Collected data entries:
•••

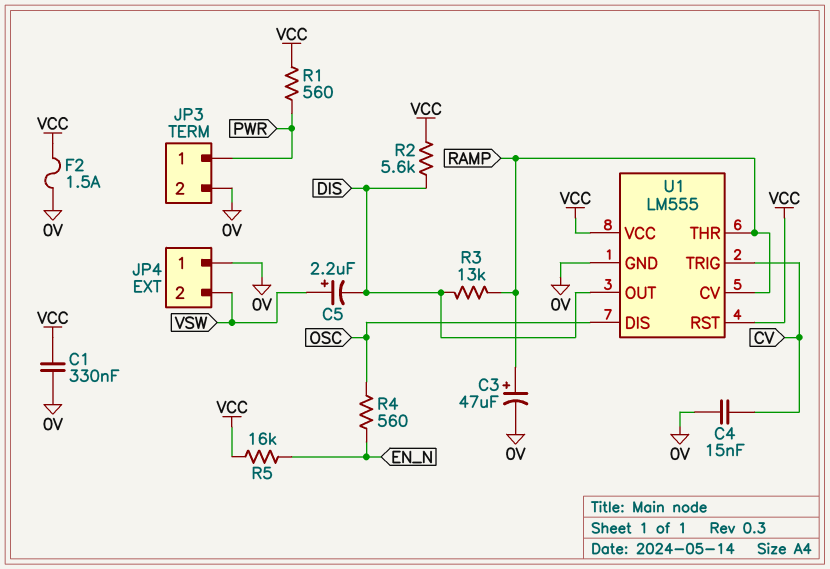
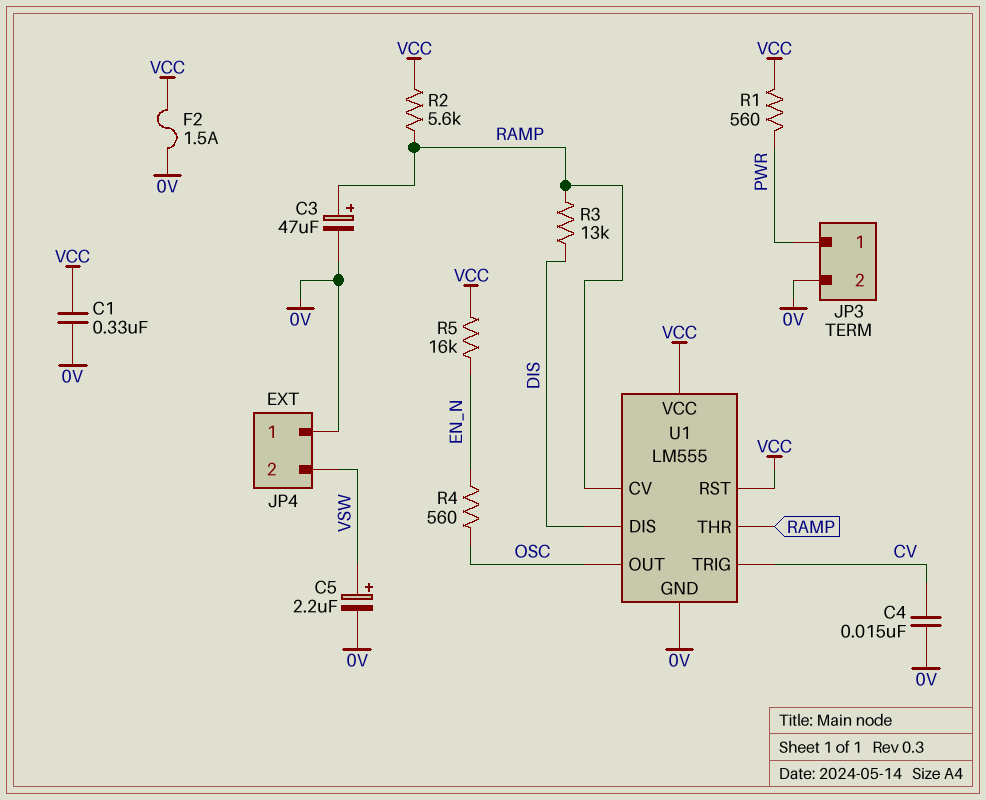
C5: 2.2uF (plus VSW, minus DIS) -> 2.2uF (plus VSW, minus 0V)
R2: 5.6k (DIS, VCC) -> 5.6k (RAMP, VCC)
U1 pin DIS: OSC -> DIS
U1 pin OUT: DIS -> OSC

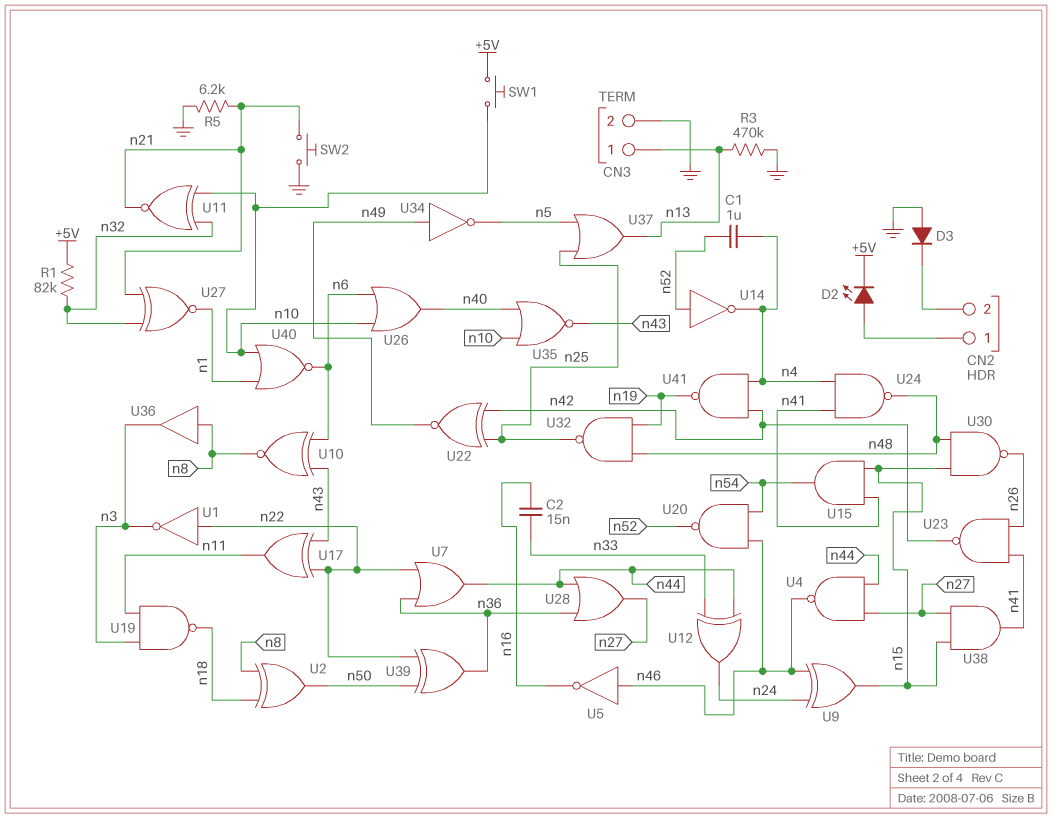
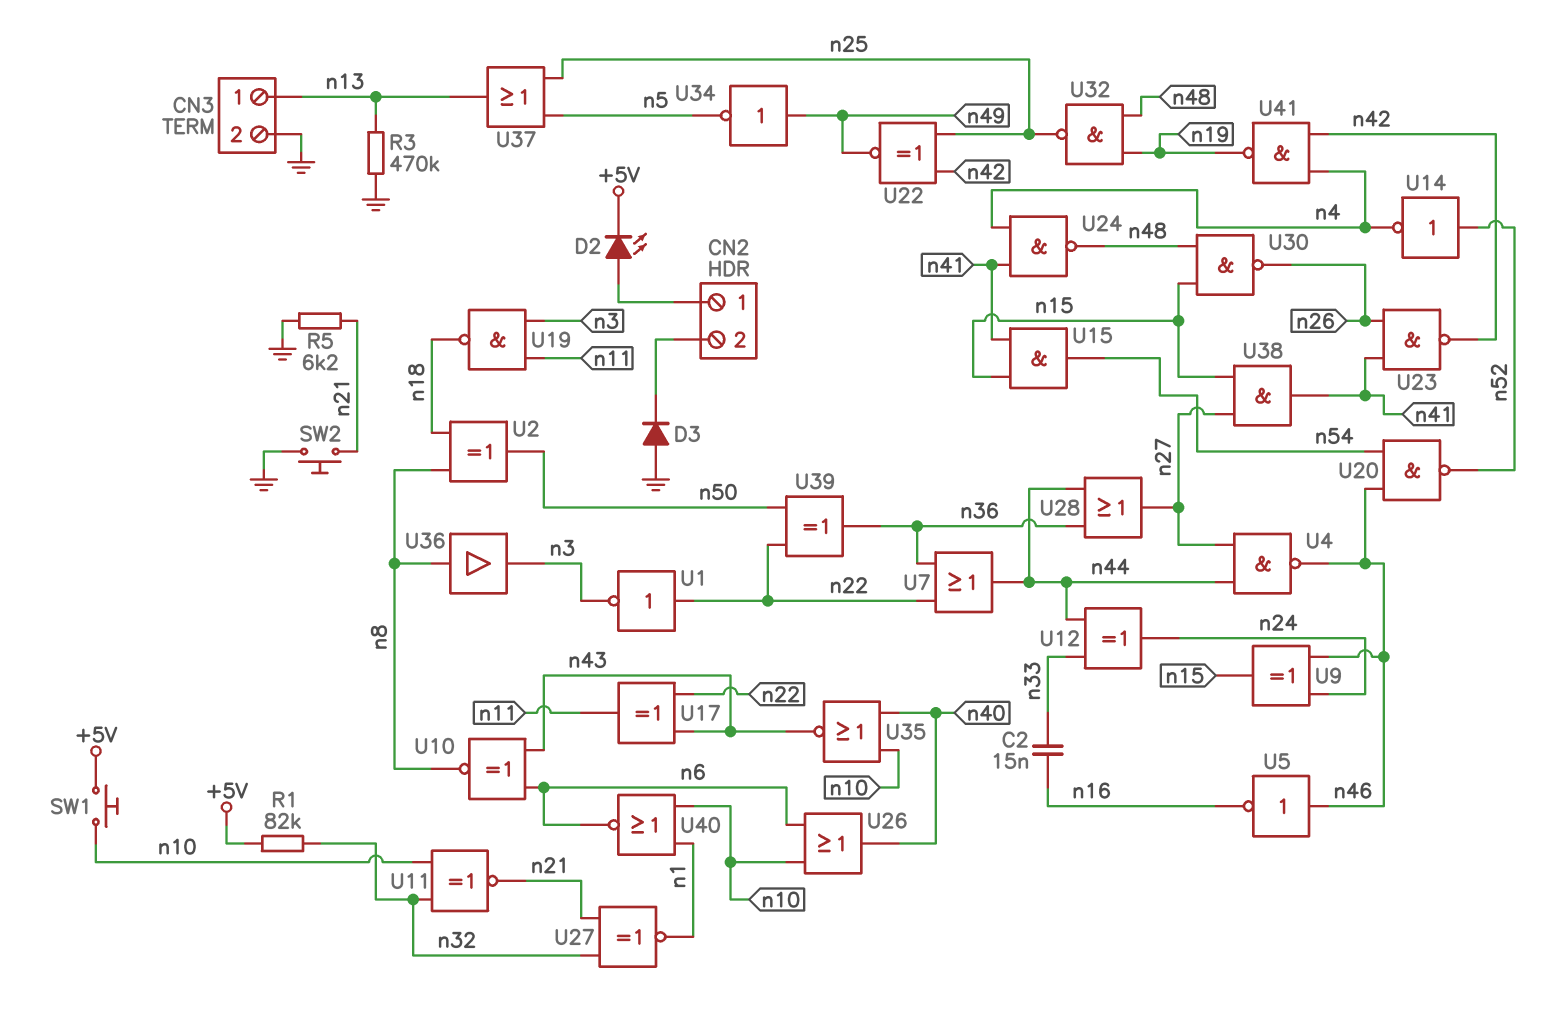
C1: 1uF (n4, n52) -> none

•••

# REQUIREMENT
Locate the line containing "R2: 5.6k (DIS, VCC) -> 5.6k (RAMP, VCC)" in the records above, then output it and every line after it through the last, excluding pictures.

# TASK ANSWER
R2: 5.6k (DIS, VCC) -> 5.6k (RAMP, VCC)
U1 pin DIS: OSC -> DIS
U1 pin OUT: DIS -> OSC

C1: 1uF (n4, n52) -> none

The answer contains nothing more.